**Try it:**
After finding the line with "first_place: [644, 162, 26, 58]" in the data below, set down exactly each line through the one with "second_place: [626, 456, 49, 51]", inclusive, and stop there.

**Task material:**
──────────

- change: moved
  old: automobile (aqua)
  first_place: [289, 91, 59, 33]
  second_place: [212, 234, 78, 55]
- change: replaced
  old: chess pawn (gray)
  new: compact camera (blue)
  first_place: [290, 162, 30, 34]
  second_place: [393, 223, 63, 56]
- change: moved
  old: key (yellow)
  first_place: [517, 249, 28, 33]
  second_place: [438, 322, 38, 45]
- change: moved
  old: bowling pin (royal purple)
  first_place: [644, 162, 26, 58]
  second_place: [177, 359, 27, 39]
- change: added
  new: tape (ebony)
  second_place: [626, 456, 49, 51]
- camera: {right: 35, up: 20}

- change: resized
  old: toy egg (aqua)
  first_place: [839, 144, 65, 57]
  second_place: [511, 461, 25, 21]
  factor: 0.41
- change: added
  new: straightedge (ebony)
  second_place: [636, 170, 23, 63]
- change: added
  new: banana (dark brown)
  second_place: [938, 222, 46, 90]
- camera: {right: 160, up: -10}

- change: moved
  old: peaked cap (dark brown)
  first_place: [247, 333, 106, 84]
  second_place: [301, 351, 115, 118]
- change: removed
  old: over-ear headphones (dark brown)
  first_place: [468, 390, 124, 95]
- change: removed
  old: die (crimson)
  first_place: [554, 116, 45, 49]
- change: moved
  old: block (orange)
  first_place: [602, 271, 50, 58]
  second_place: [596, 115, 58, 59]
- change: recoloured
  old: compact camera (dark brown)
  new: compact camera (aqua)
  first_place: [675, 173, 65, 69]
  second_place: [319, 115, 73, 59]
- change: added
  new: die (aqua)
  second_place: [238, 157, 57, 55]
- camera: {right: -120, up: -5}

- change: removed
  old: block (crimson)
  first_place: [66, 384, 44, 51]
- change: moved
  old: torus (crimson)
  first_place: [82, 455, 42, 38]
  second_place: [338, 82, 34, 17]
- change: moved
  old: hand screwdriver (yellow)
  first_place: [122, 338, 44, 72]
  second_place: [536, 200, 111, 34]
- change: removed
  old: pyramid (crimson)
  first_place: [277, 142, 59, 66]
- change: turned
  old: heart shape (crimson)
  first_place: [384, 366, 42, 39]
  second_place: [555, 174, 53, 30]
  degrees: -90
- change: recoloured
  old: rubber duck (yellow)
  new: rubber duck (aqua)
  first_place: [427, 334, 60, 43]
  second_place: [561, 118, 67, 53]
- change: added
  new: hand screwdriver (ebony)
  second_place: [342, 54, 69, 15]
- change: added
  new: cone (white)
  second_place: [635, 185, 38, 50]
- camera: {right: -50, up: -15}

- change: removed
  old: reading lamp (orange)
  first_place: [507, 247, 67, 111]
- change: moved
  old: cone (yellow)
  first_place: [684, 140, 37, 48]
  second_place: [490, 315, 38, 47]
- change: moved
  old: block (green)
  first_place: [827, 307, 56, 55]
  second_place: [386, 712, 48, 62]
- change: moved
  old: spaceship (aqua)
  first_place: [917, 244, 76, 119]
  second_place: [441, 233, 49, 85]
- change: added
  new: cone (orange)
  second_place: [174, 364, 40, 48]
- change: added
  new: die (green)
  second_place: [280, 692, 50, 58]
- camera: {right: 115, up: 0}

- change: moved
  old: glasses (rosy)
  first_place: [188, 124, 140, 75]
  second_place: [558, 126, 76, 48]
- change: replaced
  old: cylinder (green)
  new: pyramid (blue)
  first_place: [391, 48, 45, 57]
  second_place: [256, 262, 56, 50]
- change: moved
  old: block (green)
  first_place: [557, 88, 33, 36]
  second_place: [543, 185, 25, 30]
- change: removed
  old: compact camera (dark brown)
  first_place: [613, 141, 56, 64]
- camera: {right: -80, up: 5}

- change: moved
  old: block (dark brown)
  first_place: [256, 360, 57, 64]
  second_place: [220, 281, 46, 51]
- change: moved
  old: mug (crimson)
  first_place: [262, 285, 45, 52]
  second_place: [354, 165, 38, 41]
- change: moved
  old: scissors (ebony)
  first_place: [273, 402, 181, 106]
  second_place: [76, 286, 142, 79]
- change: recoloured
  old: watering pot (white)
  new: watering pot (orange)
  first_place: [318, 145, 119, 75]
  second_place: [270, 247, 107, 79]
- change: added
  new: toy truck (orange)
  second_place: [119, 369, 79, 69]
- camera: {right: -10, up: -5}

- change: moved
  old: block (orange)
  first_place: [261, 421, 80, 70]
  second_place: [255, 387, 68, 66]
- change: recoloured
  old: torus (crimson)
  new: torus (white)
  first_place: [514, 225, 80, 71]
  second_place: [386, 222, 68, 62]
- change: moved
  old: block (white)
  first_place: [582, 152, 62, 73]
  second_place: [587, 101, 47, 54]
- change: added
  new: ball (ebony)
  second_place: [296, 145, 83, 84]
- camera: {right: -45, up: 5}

──────────

**Response area:**
  first_place: [644, 162, 26, 58]
  second_place: [177, 359, 27, 39]
- change: added
  new: tape (ebony)
  second_place: [626, 456, 49, 51]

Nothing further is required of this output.